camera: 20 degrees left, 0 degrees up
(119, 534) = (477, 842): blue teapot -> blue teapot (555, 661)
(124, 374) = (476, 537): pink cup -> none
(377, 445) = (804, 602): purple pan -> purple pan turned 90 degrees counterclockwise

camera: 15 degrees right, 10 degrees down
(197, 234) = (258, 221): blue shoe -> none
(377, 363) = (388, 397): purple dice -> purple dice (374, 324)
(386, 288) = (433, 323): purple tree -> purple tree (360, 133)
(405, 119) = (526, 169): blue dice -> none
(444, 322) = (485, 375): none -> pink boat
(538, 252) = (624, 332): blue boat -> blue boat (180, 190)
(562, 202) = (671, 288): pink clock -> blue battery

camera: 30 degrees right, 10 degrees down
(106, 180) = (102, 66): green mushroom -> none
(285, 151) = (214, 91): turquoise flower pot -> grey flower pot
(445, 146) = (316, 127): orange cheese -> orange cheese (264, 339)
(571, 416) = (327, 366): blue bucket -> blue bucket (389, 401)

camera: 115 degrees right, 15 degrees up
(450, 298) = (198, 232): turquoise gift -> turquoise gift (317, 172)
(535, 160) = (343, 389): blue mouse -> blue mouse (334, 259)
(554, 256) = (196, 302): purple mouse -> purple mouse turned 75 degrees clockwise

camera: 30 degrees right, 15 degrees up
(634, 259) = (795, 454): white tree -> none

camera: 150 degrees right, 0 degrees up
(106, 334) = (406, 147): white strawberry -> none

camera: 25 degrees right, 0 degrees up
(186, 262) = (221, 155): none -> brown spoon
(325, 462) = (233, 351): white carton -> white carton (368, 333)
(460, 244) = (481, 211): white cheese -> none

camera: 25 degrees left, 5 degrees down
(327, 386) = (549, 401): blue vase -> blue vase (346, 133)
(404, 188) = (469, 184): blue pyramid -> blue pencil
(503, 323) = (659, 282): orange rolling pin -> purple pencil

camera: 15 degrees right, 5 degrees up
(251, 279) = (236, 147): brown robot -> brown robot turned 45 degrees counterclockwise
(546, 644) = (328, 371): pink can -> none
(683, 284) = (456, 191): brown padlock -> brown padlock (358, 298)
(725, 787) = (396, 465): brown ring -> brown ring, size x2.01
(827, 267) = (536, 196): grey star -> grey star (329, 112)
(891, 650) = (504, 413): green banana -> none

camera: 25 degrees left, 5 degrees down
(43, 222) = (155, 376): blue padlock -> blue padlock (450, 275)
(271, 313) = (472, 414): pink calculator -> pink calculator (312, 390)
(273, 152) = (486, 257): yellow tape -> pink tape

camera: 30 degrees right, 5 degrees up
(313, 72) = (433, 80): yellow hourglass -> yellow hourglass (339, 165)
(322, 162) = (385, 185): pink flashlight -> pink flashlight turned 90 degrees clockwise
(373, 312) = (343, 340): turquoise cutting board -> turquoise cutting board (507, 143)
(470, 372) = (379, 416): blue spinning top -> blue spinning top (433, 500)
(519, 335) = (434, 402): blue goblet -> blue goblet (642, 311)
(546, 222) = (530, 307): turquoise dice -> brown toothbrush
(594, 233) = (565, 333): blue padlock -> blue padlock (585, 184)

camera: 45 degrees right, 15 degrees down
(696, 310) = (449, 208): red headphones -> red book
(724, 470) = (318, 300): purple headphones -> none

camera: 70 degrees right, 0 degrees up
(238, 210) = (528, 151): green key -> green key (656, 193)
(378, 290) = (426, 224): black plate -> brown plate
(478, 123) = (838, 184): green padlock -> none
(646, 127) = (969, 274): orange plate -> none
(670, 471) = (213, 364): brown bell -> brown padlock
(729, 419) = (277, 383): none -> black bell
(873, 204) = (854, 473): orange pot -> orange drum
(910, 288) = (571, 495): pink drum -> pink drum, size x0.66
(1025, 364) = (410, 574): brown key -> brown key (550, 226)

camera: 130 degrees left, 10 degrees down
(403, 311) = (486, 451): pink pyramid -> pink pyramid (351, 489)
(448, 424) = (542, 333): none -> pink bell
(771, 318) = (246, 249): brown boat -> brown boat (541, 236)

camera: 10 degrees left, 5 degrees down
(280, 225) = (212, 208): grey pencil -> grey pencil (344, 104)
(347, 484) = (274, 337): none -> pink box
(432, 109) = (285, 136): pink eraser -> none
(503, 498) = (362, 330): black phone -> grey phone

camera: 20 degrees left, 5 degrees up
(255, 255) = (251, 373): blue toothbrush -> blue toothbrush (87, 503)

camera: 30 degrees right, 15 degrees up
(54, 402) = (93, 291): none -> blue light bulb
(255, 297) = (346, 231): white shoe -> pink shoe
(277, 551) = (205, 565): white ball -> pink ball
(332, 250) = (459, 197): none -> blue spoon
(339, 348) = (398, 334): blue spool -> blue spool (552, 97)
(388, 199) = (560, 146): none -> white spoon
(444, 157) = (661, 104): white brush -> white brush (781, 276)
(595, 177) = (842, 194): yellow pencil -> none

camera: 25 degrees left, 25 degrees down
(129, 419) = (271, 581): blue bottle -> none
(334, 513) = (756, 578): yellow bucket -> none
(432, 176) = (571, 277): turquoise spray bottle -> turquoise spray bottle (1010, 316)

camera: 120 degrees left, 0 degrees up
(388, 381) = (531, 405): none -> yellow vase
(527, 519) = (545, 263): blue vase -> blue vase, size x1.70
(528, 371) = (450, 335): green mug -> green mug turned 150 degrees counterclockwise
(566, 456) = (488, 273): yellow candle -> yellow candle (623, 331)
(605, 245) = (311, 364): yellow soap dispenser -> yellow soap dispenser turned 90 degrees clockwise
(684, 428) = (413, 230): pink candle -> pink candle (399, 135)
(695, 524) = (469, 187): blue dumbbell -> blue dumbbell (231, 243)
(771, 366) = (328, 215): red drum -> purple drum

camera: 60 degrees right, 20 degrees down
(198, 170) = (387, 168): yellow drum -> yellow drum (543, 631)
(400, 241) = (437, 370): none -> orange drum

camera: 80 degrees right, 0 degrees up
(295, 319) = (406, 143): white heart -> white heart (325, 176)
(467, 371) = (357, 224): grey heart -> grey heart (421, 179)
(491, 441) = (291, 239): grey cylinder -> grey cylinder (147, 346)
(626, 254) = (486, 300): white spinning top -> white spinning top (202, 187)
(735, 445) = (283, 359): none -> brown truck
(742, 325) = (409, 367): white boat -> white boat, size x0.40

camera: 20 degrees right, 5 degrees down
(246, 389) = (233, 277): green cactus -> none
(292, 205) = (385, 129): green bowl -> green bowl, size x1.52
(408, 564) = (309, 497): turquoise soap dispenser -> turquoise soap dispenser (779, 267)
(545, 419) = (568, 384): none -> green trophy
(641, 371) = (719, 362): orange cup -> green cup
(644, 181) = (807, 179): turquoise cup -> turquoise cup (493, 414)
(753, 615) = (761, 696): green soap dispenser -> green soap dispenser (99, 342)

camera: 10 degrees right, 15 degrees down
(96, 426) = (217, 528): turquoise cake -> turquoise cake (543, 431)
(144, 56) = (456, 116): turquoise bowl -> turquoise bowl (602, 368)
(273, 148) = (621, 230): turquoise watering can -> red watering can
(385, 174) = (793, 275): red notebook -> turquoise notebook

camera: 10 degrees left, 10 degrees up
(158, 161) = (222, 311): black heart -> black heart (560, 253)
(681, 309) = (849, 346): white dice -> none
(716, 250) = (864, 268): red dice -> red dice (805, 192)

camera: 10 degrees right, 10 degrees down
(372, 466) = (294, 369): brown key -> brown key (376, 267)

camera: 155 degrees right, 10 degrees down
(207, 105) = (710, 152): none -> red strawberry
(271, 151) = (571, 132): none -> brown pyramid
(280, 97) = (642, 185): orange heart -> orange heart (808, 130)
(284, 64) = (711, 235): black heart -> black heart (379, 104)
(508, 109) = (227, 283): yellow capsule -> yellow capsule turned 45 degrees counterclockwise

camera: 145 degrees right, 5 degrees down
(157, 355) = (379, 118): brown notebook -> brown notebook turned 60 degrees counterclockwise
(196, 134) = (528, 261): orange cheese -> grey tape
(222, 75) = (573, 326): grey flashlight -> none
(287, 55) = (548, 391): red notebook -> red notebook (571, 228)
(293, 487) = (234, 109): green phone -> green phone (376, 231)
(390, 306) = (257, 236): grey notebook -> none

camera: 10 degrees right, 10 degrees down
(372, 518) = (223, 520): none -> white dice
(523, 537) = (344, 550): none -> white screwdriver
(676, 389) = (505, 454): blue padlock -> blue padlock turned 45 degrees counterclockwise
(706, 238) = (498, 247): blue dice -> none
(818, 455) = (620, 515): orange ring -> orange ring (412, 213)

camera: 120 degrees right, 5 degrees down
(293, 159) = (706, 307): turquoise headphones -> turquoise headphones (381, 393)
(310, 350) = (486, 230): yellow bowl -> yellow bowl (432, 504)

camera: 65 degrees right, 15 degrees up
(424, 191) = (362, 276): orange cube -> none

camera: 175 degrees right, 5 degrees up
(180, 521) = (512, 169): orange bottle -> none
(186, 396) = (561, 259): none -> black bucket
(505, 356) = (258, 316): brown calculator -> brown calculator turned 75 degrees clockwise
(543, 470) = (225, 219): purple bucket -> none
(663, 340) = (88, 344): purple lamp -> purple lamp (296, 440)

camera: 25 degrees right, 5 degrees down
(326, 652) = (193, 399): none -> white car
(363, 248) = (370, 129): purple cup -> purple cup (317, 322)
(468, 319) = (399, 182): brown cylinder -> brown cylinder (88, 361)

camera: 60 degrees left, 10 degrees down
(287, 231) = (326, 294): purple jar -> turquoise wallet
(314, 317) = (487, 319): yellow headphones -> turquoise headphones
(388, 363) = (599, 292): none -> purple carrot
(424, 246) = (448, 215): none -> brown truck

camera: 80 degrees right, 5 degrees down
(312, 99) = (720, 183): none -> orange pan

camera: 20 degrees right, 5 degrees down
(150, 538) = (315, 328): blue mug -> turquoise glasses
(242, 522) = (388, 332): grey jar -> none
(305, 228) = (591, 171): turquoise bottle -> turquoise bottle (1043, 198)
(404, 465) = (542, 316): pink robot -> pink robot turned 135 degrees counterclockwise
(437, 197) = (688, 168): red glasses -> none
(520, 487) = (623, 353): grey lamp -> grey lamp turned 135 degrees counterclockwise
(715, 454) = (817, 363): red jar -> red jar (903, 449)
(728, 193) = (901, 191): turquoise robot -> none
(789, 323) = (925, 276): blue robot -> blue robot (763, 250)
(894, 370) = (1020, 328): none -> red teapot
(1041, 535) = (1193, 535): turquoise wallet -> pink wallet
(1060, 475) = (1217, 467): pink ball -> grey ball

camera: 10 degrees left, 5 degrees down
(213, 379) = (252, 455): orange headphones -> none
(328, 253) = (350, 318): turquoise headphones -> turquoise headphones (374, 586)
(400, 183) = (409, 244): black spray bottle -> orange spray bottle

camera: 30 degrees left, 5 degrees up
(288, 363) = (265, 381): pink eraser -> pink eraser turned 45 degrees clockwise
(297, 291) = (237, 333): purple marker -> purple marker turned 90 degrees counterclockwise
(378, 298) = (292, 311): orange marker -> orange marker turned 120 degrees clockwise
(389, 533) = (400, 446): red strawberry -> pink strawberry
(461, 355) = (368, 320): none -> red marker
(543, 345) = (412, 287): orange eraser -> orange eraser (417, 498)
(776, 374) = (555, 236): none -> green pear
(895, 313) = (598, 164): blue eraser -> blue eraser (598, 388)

Exercise -
Note how many lines in the material hold the word "tape", and give that number with nothing added.

Response -
2